Task brief: Take the data below and copy exactly the lines starting at the one with "pink eraser [497,364,565,431]" and finishing at the one with "none -> yellow cutting", both included.

Stored entries
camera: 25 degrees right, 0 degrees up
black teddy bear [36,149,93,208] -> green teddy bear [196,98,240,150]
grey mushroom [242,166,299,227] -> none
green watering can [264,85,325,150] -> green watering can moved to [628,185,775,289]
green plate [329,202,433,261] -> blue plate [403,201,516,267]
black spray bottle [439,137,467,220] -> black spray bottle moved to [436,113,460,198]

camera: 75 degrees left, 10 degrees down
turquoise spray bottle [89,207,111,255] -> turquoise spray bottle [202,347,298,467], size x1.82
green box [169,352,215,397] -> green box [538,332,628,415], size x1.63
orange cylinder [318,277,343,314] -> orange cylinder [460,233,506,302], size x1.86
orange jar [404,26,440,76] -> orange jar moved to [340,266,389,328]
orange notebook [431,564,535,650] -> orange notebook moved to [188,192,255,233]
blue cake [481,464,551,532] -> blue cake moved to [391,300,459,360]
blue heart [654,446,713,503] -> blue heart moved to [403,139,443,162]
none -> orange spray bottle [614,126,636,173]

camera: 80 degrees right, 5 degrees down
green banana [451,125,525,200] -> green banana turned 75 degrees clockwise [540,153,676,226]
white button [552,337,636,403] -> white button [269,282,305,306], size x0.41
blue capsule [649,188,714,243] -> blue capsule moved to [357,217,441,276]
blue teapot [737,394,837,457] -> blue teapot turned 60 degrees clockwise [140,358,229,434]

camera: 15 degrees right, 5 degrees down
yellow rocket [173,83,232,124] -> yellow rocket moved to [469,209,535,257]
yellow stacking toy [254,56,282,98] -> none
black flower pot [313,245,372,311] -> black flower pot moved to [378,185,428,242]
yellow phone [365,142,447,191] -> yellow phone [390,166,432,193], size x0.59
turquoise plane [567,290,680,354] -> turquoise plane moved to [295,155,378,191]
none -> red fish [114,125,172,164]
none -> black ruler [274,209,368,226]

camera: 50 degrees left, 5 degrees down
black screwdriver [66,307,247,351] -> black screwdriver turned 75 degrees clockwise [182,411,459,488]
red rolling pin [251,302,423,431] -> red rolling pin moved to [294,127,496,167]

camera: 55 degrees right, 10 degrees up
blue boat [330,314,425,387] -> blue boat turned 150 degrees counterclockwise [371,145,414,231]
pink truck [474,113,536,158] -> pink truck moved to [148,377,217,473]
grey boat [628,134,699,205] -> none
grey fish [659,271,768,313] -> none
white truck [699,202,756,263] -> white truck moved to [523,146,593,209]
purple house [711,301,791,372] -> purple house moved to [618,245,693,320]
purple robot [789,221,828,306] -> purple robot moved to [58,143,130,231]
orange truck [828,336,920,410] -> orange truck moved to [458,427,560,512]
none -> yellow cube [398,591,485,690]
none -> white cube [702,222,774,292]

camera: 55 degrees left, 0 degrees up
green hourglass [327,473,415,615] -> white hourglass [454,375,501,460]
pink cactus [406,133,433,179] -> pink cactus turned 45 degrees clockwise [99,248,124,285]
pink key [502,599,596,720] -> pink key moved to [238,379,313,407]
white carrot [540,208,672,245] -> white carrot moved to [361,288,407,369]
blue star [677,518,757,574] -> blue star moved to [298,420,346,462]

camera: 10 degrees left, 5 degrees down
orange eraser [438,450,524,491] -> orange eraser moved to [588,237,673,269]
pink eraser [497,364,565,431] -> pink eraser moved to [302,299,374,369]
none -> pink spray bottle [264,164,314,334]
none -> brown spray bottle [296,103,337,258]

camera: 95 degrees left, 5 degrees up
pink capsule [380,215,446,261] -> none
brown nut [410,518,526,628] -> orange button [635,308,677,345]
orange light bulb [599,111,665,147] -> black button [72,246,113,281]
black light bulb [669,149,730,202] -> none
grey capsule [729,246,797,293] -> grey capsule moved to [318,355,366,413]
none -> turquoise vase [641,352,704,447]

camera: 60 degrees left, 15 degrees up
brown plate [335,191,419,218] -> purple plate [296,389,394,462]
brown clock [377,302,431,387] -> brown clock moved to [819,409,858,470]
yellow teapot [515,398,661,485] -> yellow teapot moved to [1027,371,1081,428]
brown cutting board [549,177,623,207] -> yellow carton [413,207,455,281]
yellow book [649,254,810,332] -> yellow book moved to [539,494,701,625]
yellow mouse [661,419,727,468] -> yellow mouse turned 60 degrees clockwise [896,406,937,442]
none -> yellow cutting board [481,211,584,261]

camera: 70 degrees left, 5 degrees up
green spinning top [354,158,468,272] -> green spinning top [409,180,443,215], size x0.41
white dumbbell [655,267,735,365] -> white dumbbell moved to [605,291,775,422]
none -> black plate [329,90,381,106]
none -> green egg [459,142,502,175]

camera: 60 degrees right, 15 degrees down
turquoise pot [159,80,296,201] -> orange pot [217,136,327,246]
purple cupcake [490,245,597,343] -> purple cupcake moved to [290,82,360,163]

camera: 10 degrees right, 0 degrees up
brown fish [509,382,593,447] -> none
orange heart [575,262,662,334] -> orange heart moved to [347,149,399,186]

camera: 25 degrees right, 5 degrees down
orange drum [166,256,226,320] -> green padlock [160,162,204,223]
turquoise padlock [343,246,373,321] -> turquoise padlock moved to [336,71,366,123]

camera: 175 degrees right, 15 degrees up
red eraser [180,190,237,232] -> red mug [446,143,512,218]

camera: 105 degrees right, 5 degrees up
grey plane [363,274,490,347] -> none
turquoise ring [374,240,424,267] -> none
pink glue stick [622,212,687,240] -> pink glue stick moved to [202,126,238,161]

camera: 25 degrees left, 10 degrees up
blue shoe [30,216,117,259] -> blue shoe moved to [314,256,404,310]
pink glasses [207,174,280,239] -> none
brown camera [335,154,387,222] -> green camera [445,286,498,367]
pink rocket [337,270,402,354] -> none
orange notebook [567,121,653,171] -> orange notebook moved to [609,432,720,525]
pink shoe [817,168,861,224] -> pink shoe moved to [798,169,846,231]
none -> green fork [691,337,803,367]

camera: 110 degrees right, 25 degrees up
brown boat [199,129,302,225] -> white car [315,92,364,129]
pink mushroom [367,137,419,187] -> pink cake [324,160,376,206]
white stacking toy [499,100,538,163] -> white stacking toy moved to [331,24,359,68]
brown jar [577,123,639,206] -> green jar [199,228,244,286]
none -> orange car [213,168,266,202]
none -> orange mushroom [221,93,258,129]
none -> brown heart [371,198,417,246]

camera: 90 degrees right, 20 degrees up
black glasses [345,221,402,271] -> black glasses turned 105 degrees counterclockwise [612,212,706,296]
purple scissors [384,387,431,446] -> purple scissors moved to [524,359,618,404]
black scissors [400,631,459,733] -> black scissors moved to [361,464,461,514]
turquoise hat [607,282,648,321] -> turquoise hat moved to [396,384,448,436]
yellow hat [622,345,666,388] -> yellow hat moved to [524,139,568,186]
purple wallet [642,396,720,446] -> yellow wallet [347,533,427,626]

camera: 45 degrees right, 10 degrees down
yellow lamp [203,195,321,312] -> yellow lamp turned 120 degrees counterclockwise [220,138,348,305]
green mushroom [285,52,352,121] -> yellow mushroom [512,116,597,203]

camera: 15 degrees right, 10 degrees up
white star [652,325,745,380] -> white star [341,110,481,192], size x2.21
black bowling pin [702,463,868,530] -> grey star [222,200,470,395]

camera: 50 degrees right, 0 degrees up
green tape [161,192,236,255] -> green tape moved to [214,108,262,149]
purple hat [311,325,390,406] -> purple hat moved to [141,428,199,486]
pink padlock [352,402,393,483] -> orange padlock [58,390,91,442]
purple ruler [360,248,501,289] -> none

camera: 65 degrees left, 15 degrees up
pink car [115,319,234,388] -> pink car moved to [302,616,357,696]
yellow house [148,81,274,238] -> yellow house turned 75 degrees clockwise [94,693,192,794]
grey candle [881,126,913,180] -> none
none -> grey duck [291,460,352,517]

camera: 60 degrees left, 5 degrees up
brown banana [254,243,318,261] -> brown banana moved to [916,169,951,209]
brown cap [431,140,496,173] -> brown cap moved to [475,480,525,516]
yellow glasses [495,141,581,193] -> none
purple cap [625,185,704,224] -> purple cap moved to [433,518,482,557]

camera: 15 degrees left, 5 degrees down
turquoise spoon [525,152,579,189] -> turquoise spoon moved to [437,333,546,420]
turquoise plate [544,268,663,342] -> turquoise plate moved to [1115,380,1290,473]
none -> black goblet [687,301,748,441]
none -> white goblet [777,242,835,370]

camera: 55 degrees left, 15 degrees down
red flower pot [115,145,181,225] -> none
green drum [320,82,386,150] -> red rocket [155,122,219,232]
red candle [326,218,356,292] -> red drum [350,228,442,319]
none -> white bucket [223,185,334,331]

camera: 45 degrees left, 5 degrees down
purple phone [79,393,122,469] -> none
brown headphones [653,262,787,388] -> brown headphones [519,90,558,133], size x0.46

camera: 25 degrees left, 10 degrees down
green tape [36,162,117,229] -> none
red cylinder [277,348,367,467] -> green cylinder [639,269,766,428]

Written response:
pink eraser [497,364,565,431] -> pink eraser moved to [302,299,374,369]
none -> pink spray bottle [264,164,314,334]
none -> brown spray bottle [296,103,337,258]

camera: 95 degrees left, 5 degrees up
pink capsule [380,215,446,261] -> none
brown nut [410,518,526,628] -> orange button [635,308,677,345]
orange light bulb [599,111,665,147] -> black button [72,246,113,281]
black light bulb [669,149,730,202] -> none
grey capsule [729,246,797,293] -> grey capsule moved to [318,355,366,413]
none -> turquoise vase [641,352,704,447]

camera: 60 degrees left, 15 degrees up
brown plate [335,191,419,218] -> purple plate [296,389,394,462]
brown clock [377,302,431,387] -> brown clock moved to [819,409,858,470]
yellow teapot [515,398,661,485] -> yellow teapot moved to [1027,371,1081,428]
brown cutting board [549,177,623,207] -> yellow carton [413,207,455,281]
yellow book [649,254,810,332] -> yellow book moved to [539,494,701,625]
yellow mouse [661,419,727,468] -> yellow mouse turned 60 degrees clockwise [896,406,937,442]
none -> yellow cutting board [481,211,584,261]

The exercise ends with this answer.